**Activity:** Print the entries exactly; skip the pictures.

* * *

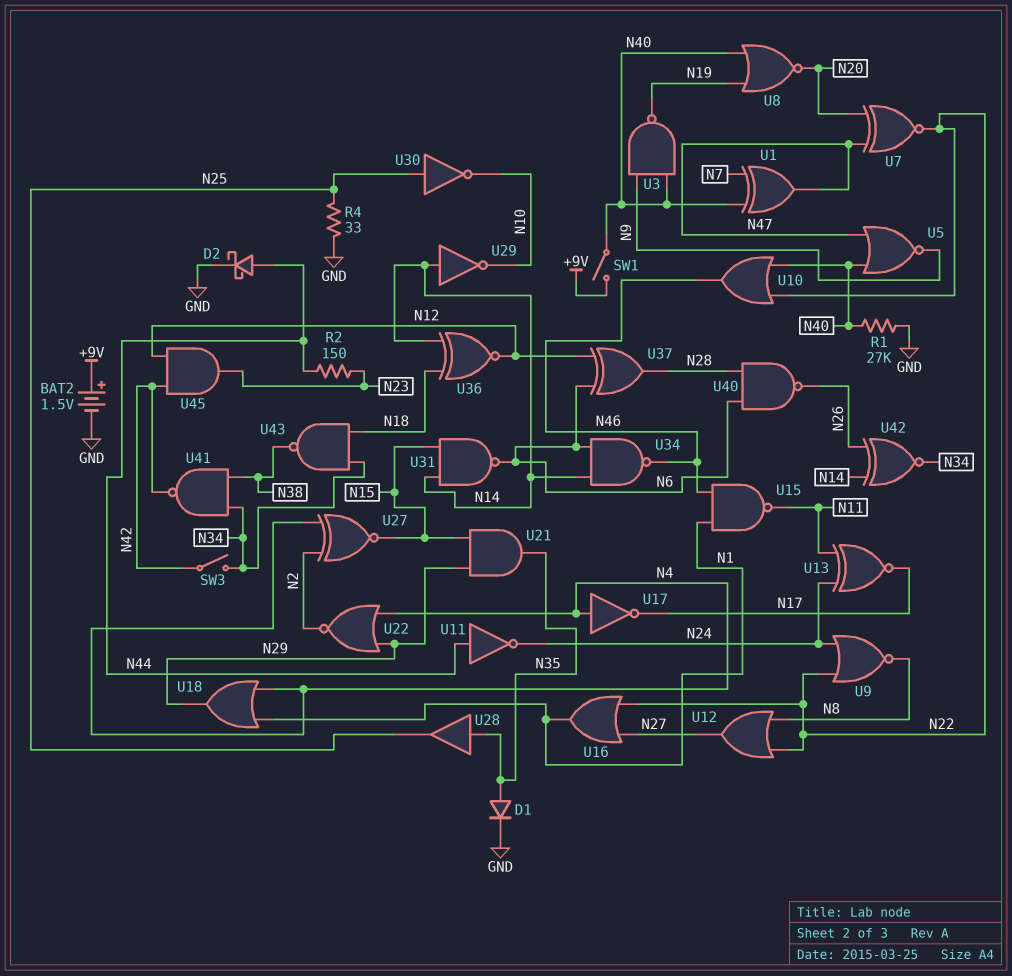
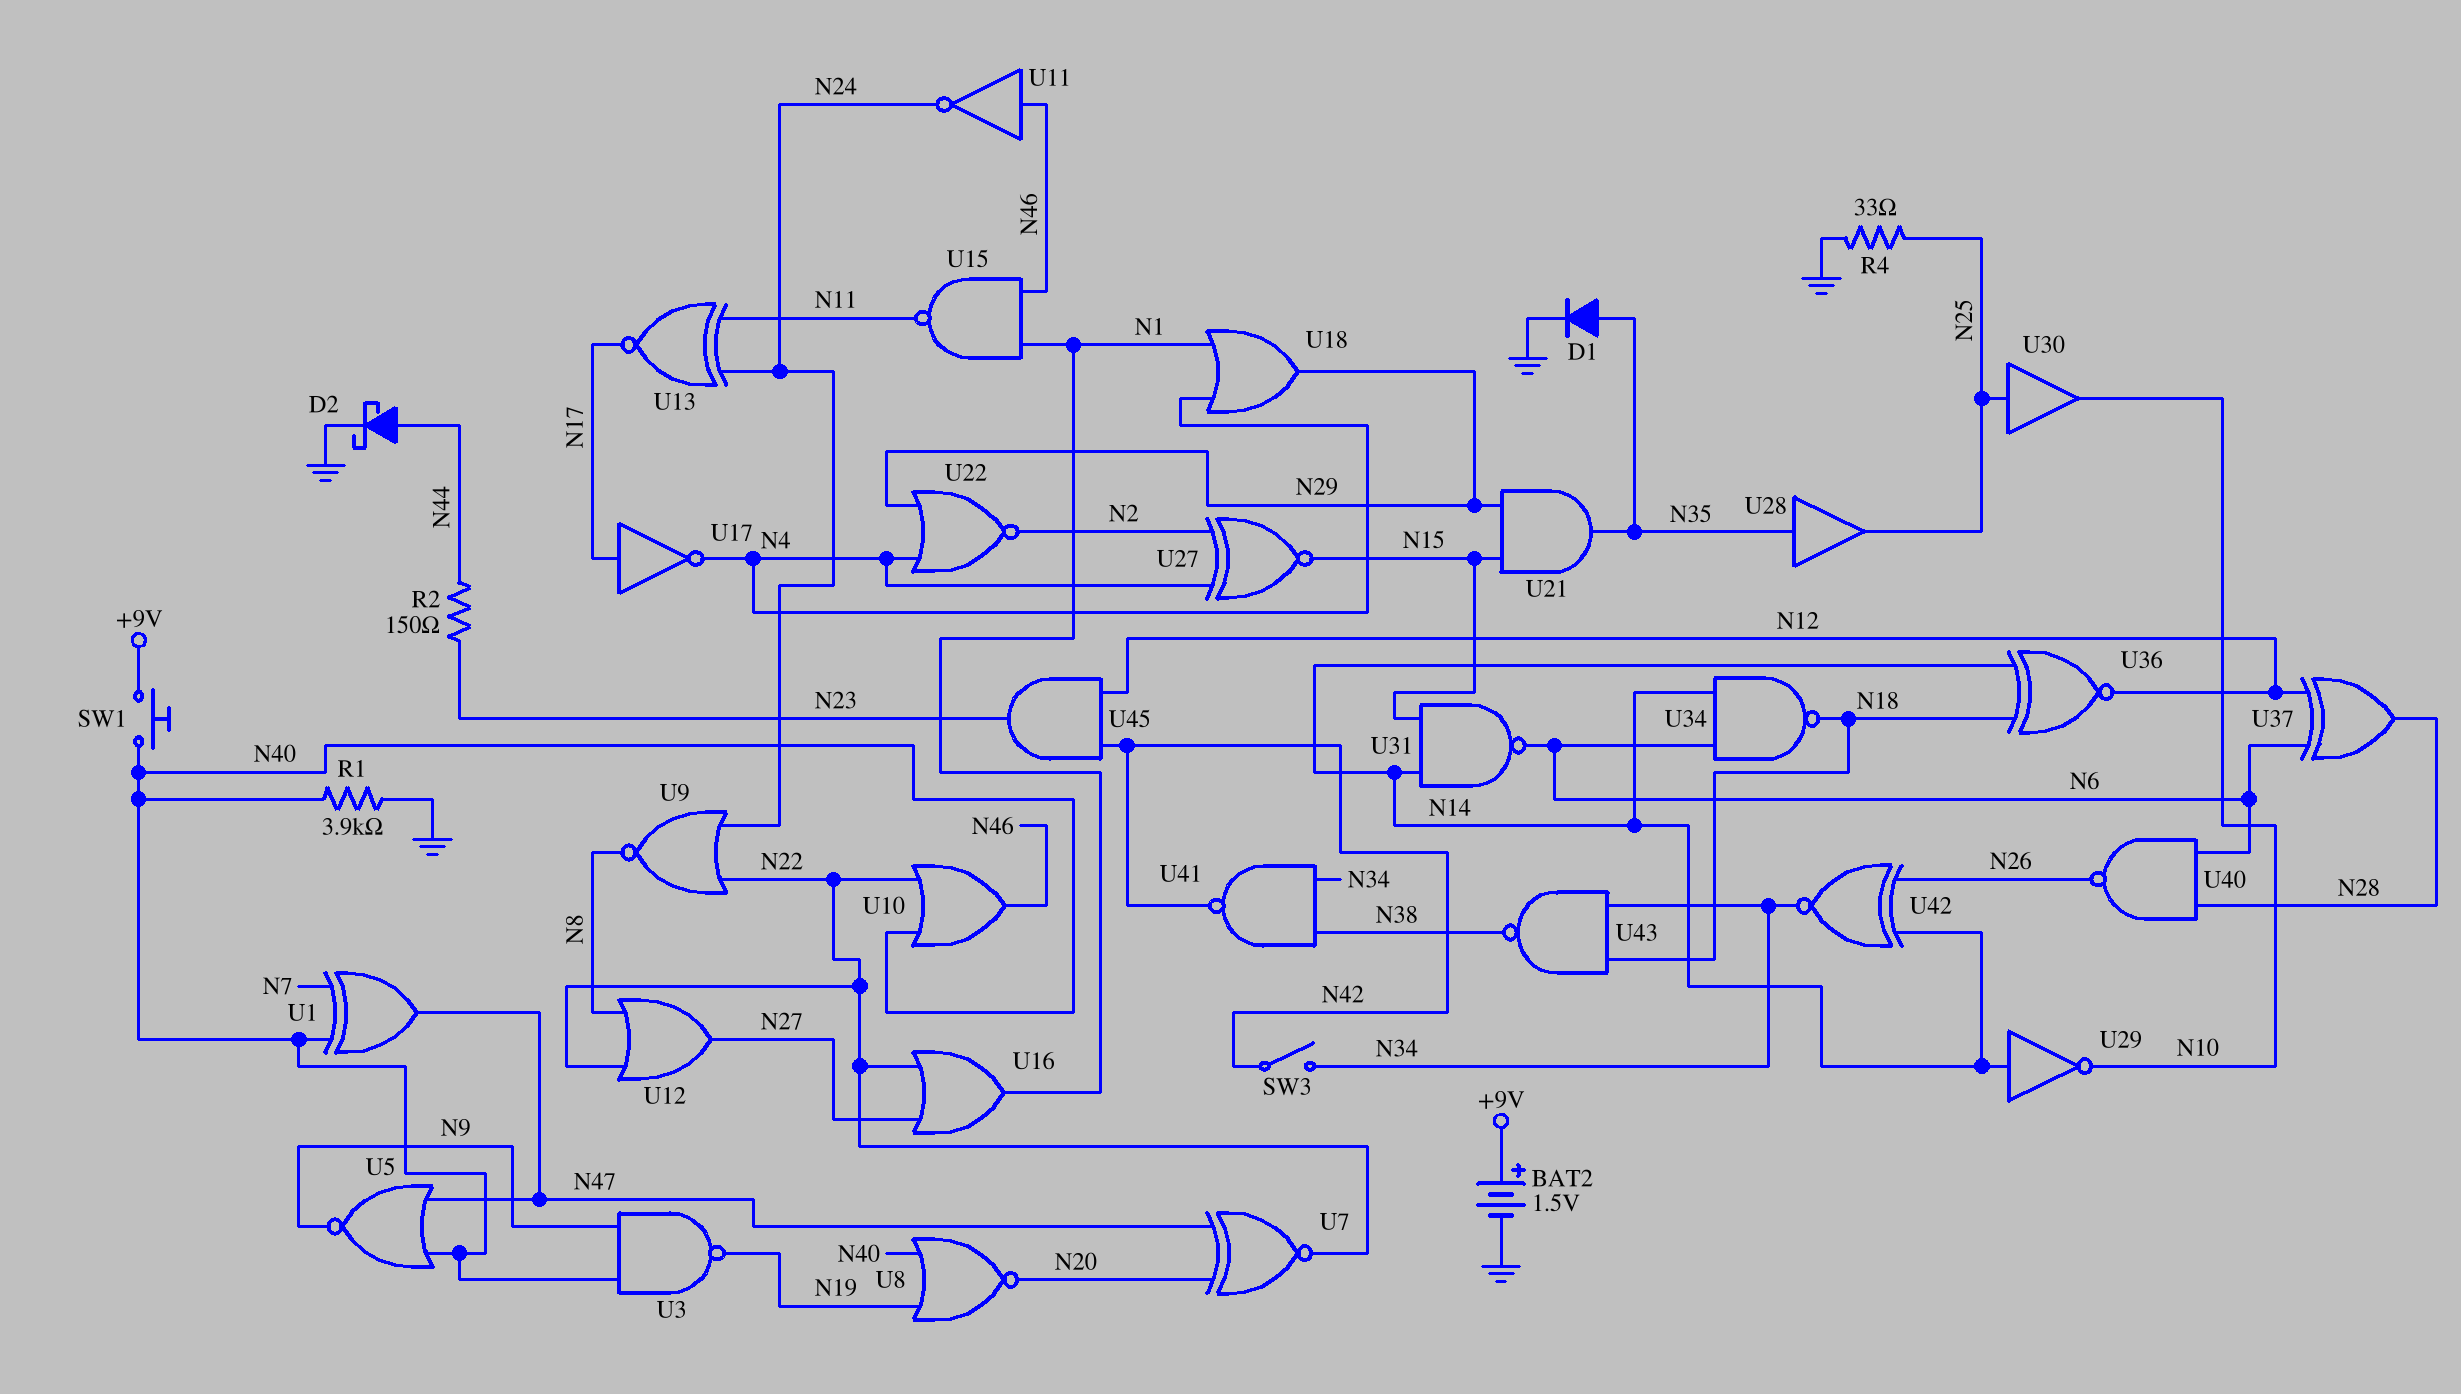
R1: 27k (GND, N40) -> 3.9k (GND, N40)
SW1: switch (+9V, N40) -> button (+9V, N40)
U11: NOT (in N44, out N24) -> NOT (in N46, out N24)
U17: NOT (in N4, out N17) -> NOT (in N17, out N4)
U30: NOT (in N25, out N10) -> buffer (in N25, out N10)
U34: NAND (in N6, in N14, out N46) -> NAND (in N6, in N14, out N18)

* * *

**Task response:**
R1: 27k (GND, N40) -> 3.9k (GND, N40)
SW1: switch (+9V, N40) -> button (+9V, N40)
U11: NOT (in N44, out N24) -> NOT (in N46, out N24)
U17: NOT (in N4, out N17) -> NOT (in N17, out N4)
U30: NOT (in N25, out N10) -> buffer (in N25, out N10)
U34: NAND (in N6, in N14, out N46) -> NAND (in N6, in N14, out N18)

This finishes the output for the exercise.